** Opening Extracted records block **
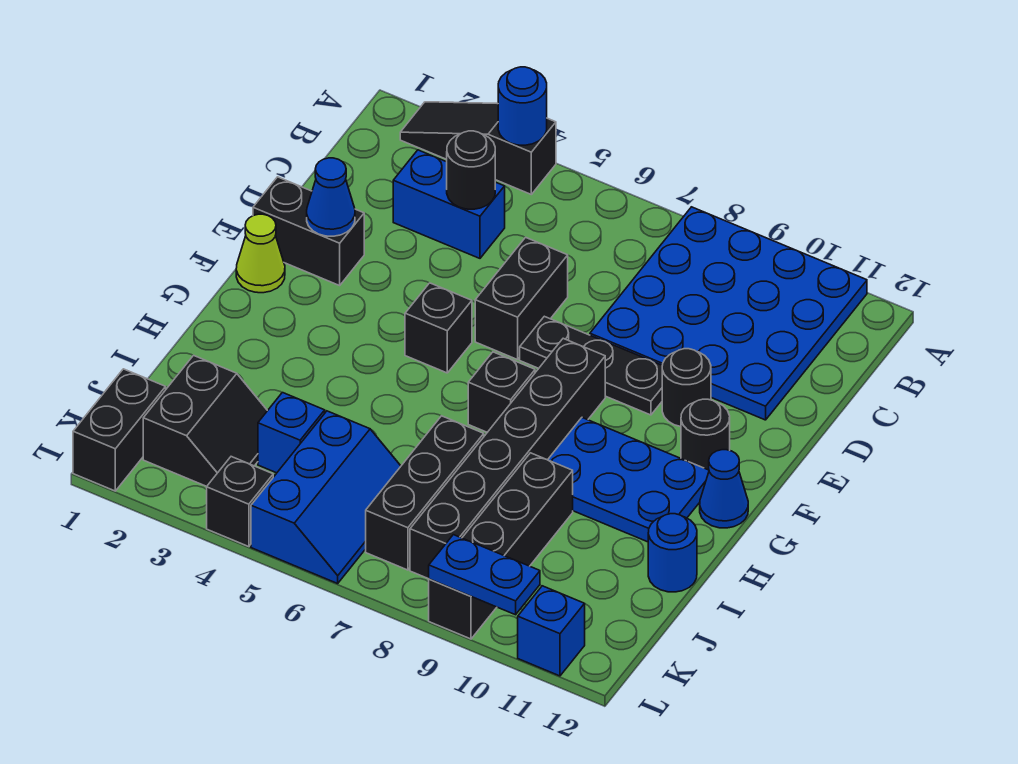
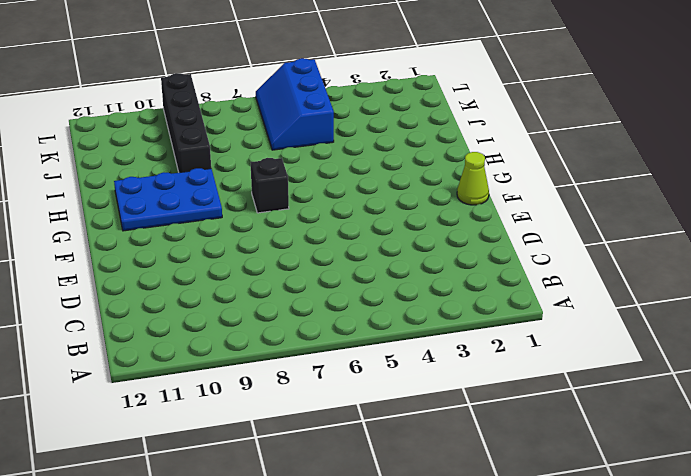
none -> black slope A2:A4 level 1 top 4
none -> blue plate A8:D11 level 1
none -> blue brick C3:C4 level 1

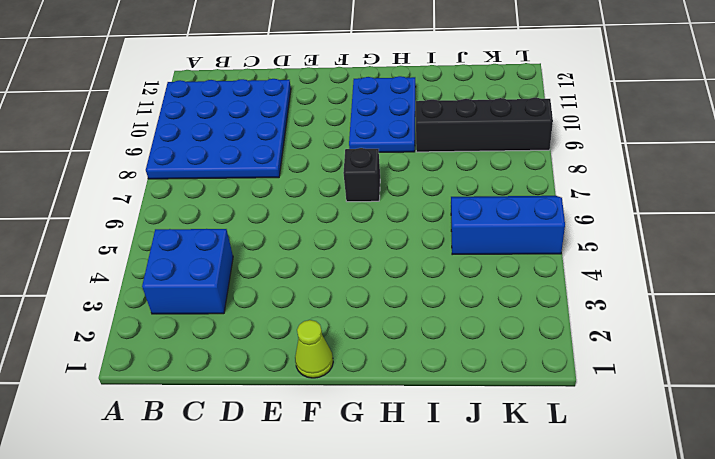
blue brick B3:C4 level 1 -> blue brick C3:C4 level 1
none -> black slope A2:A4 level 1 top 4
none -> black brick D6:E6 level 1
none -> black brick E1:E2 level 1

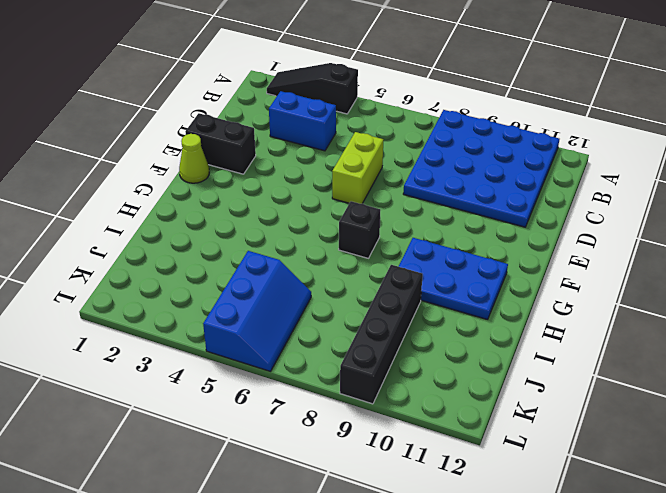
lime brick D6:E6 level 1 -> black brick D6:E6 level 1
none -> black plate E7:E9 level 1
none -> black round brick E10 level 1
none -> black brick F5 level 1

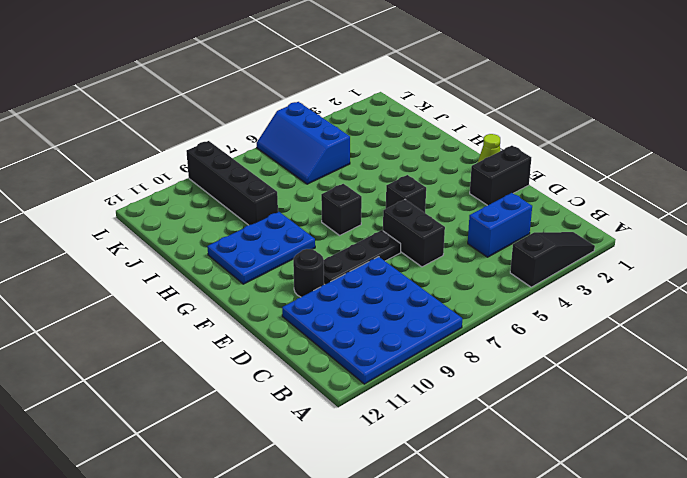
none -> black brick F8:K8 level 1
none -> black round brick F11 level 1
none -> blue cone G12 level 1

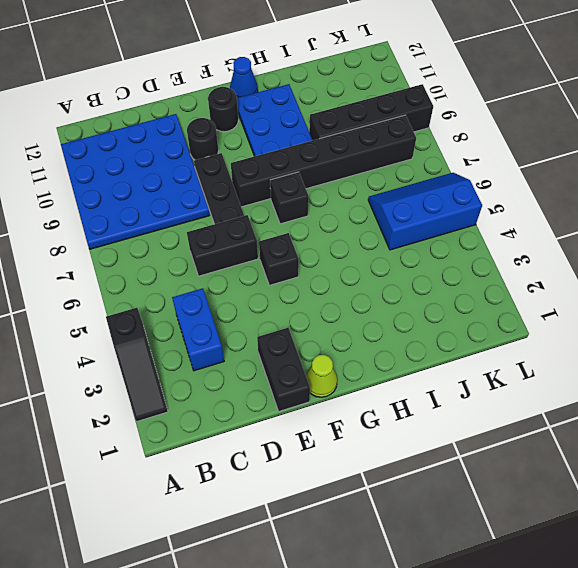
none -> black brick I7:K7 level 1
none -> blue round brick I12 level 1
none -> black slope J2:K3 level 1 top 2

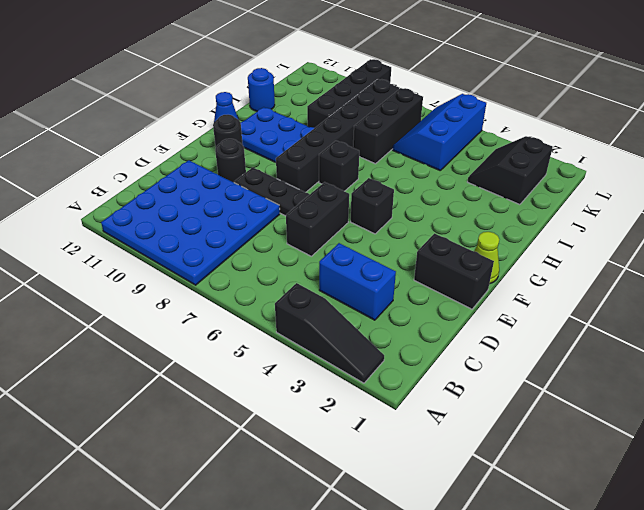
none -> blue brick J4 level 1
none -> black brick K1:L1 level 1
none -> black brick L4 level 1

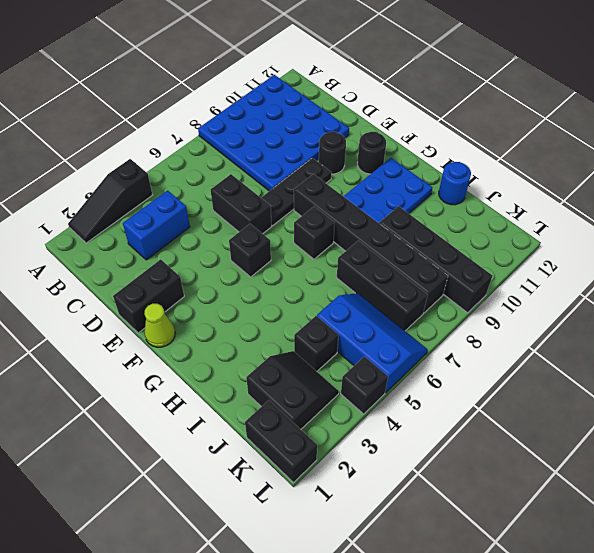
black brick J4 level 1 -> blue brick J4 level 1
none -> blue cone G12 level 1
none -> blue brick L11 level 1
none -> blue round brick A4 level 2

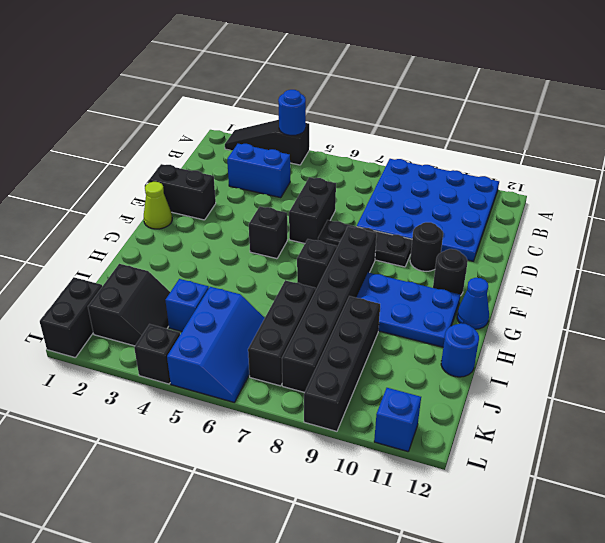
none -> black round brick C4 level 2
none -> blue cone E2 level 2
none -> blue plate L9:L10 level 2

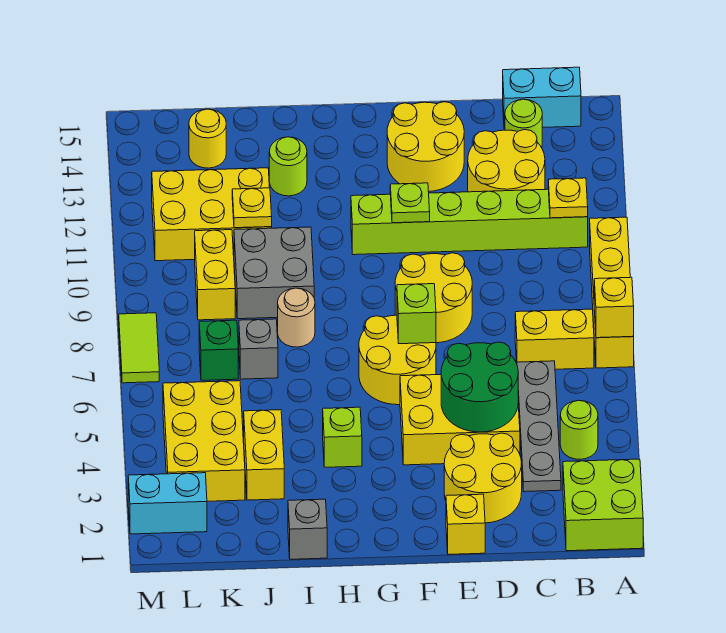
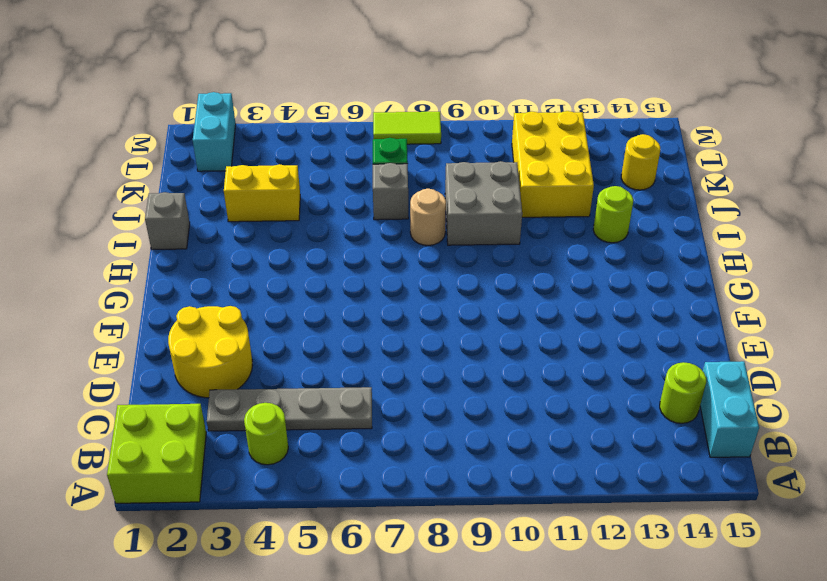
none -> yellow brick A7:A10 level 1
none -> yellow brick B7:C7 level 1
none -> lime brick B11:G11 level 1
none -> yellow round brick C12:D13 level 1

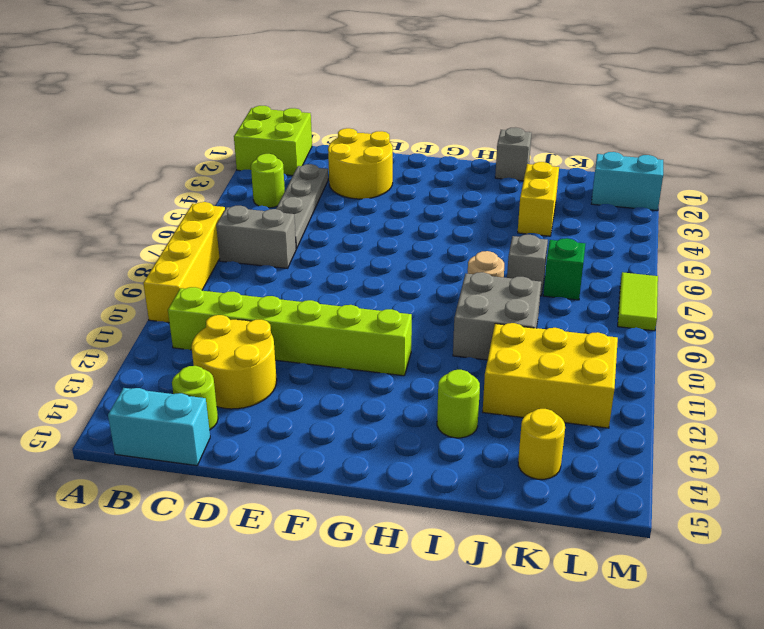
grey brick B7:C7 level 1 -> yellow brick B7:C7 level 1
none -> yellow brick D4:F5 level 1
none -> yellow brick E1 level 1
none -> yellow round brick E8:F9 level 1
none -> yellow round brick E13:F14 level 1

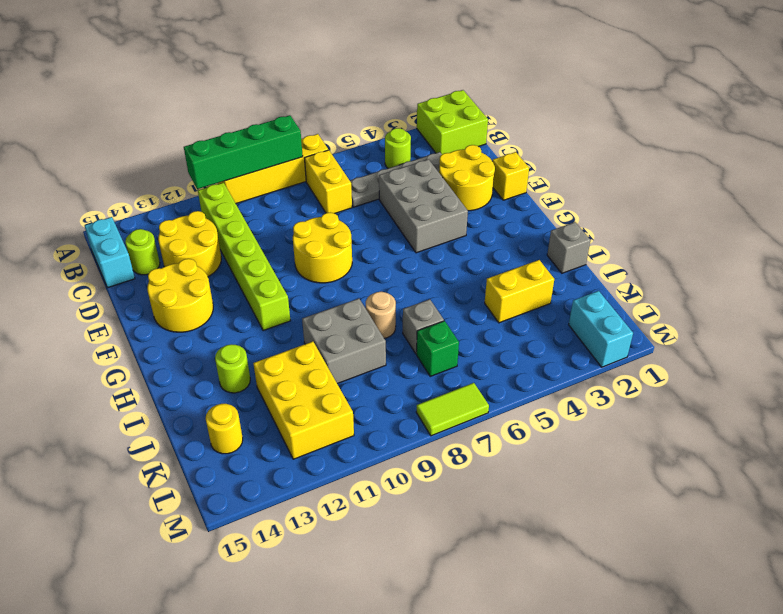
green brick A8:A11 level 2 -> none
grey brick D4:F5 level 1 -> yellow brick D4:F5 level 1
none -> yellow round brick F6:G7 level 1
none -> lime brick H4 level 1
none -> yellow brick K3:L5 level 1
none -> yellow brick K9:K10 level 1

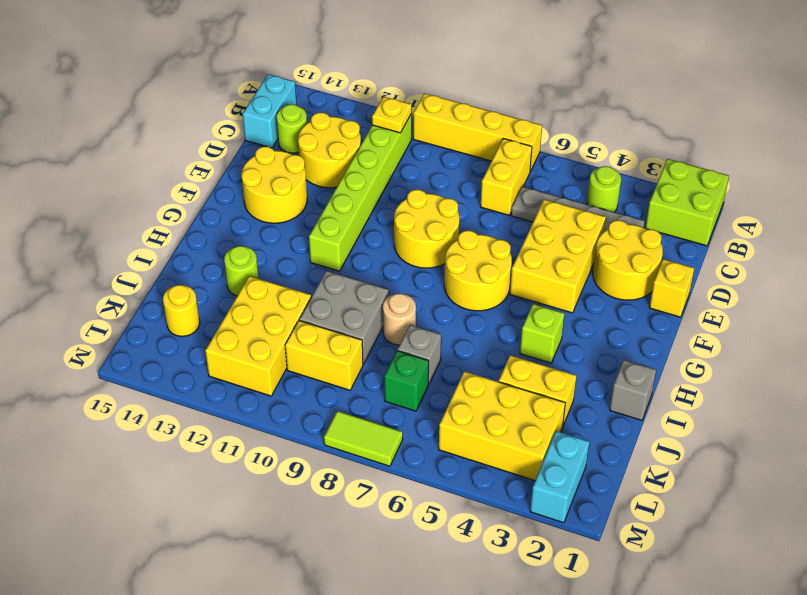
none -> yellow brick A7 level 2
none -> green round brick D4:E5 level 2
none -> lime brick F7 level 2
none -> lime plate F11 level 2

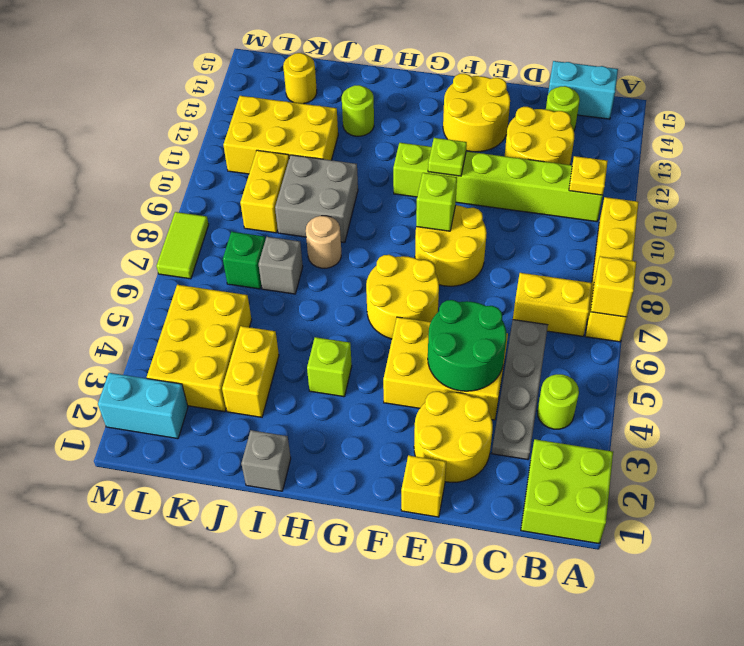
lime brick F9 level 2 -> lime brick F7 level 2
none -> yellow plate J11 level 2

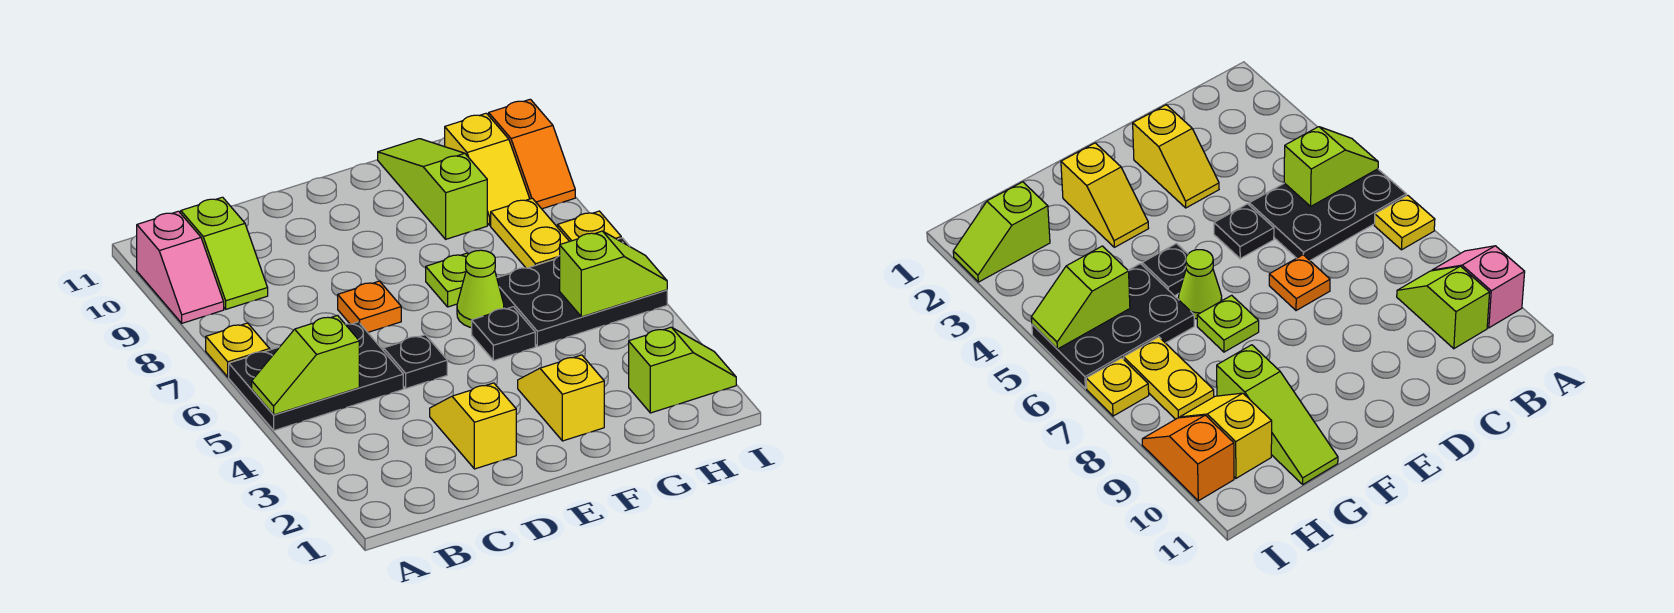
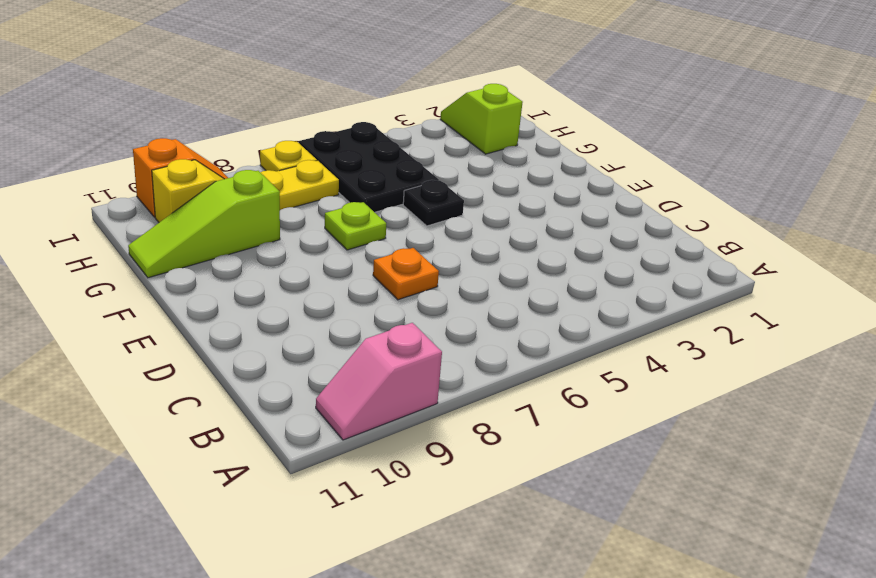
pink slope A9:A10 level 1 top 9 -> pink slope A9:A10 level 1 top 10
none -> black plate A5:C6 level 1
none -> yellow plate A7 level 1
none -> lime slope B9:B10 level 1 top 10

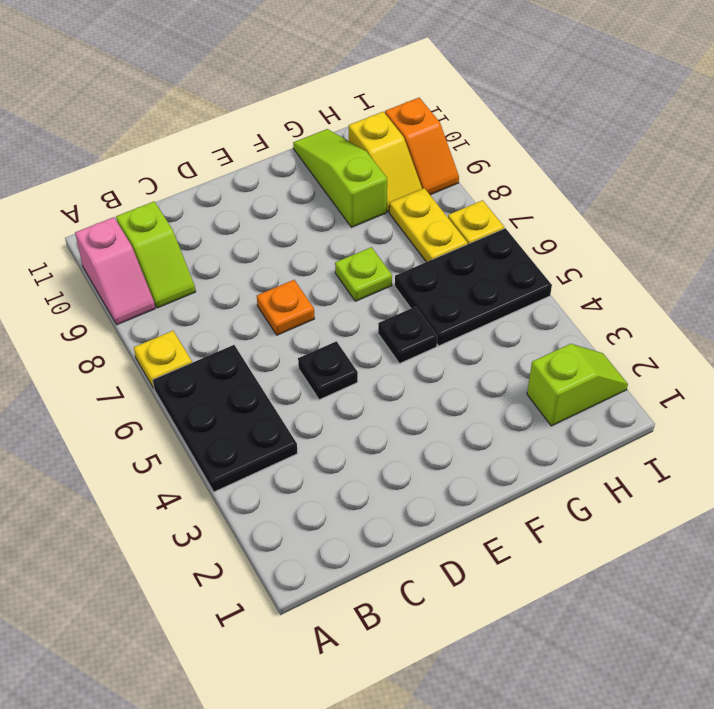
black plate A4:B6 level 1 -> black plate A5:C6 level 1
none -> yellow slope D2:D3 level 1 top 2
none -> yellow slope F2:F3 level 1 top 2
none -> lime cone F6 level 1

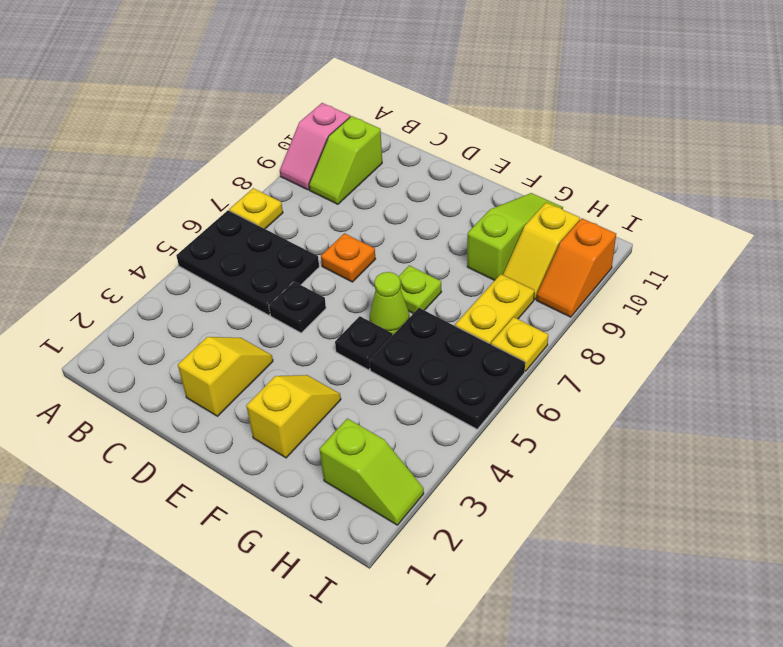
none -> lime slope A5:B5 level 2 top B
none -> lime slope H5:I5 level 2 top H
** Closing Extracted records block **
**Task instructions**
For every line of the records that has the word "slope" in it, make a copy.

**Response to the exercise**
none -> black slope A2:A4 level 1 top 4
none -> black slope A2:A4 level 1 top 4
none -> black slope J2:K3 level 1 top 2
pink slope A9:A10 level 1 top 9 -> pink slope A9:A10 level 1 top 10
none -> lime slope B9:B10 level 1 top 10
none -> yellow slope D2:D3 level 1 top 2
none -> yellow slope F2:F3 level 1 top 2
none -> lime slope A5:B5 level 2 top B
none -> lime slope H5:I5 level 2 top H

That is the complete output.